▸ **TASK PROMPT**: Leave every image out, and print the remaining lines below exactly.
INPUT DATA below:
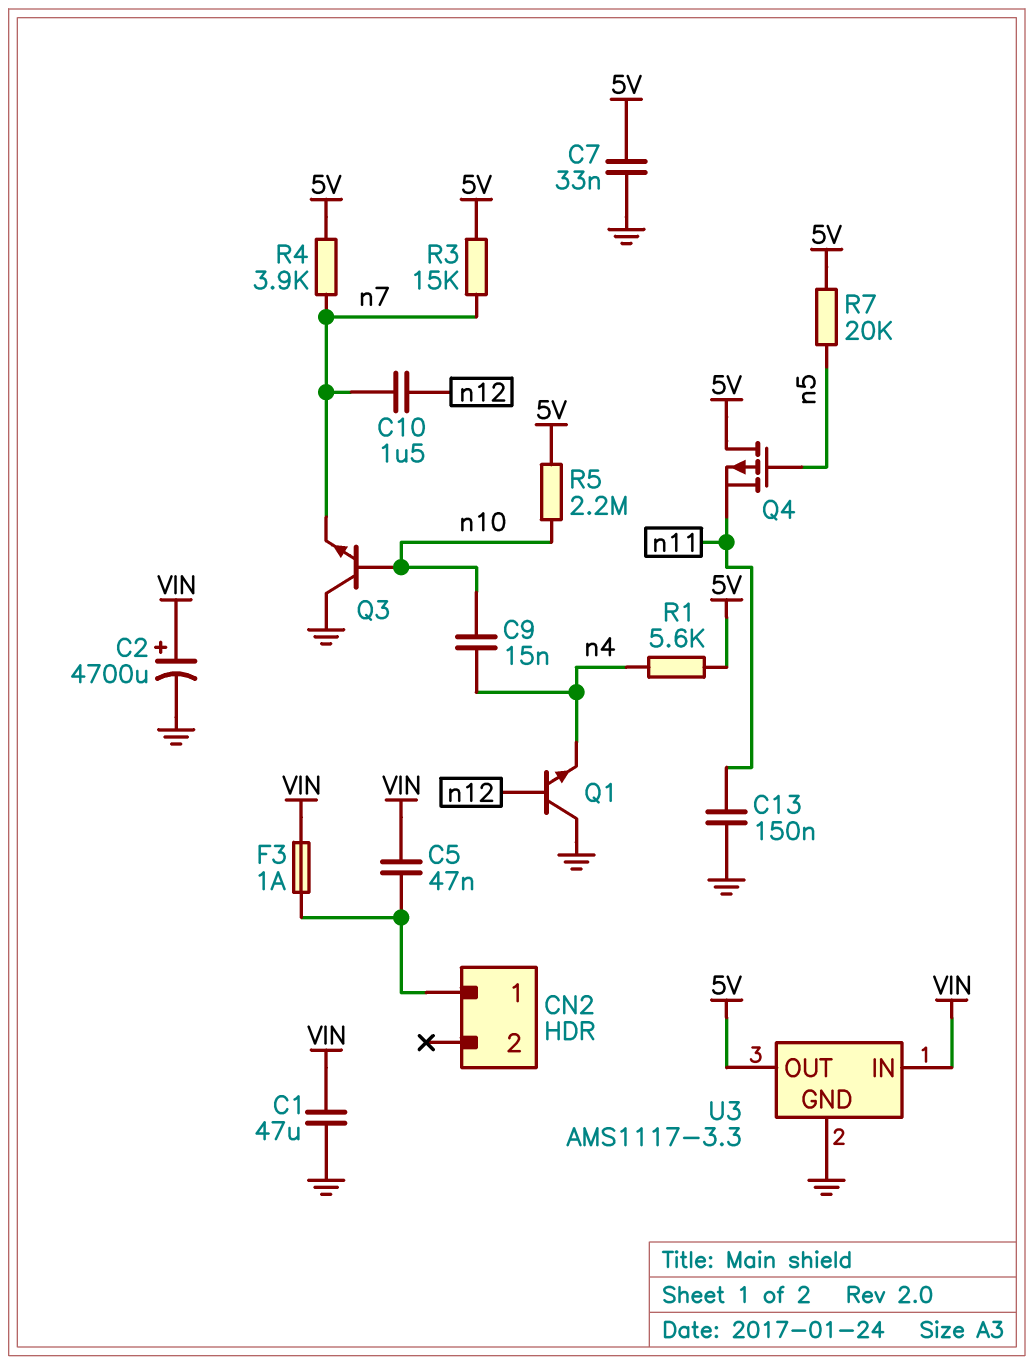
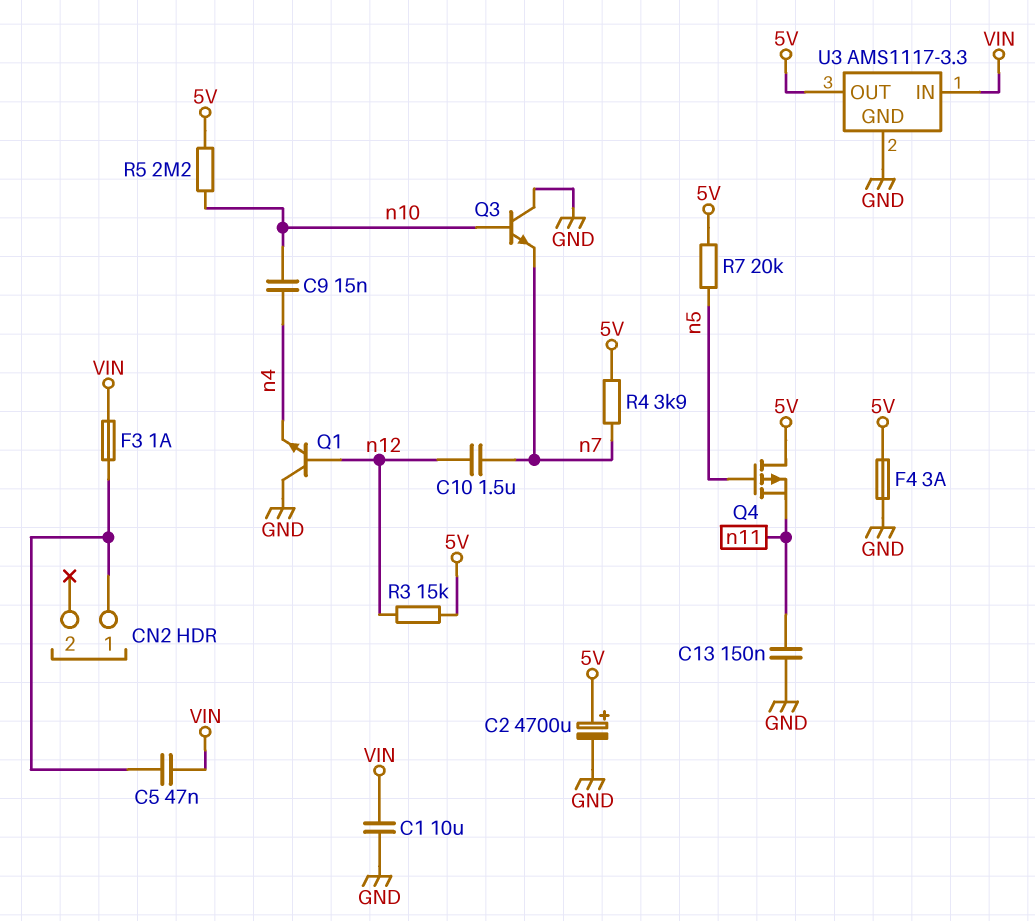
C1: 47uF (GND, VIN) -> 10uF (GND, VIN)
C2: 4700uF (plus VIN, minus GND) -> 4700uF (plus 5V, minus GND)
C7: 33nF (5V, GND) -> none
F4: none -> 3A (5V, GND)
R1: 5.6k (5V, n4) -> none
R3: 15k (5V, n7) -> 15k (5V, n12)

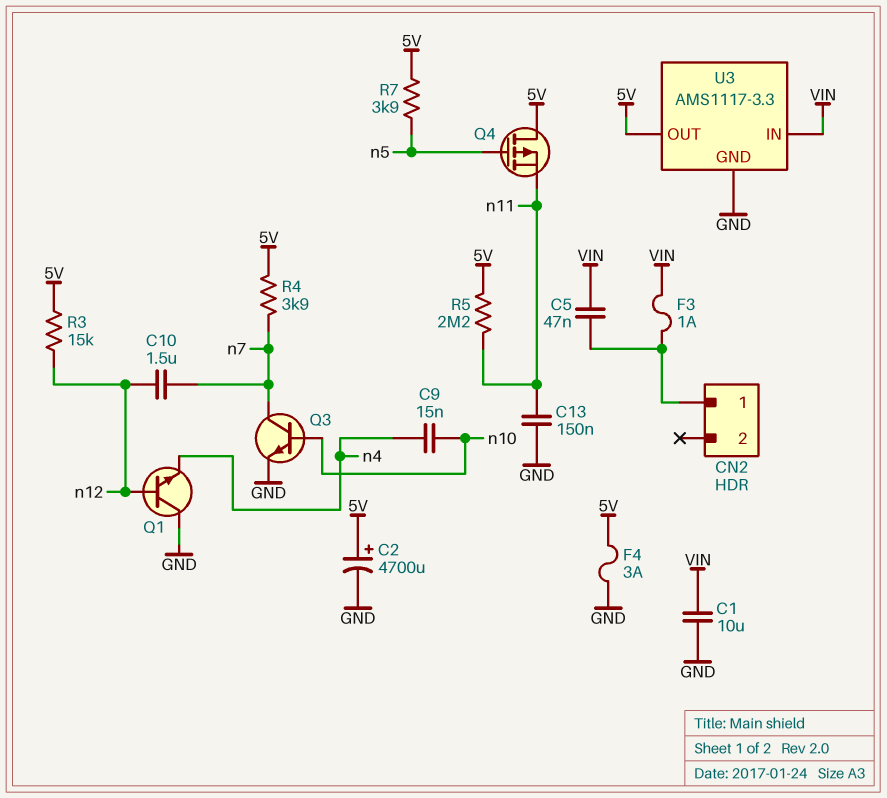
Q3: NPN (B n10, C GND, E n7) -> NPN (B n10, C n7, E GND)
R5: 2.2M (5V, n10) -> 2.2M (5V, n11)
R7: 20k (5V, n5) -> 3.9k (5V, n5)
End of INPUT DATA.
▸ **RESPONSE TO THIS EXERCISE**:
C1: 47uF (GND, VIN) -> 10uF (GND, VIN)
C2: 4700uF (plus VIN, minus GND) -> 4700uF (plus 5V, minus GND)
C7: 33nF (5V, GND) -> none
F4: none -> 3A (5V, GND)
R1: 5.6k (5V, n4) -> none
R3: 15k (5V, n7) -> 15k (5V, n12)

Q3: NPN (B n10, C GND, E n7) -> NPN (B n10, C n7, E GND)
R5: 2.2M (5V, n10) -> 2.2M (5V, n11)
R7: 20k (5V, n5) -> 3.9k (5V, n5)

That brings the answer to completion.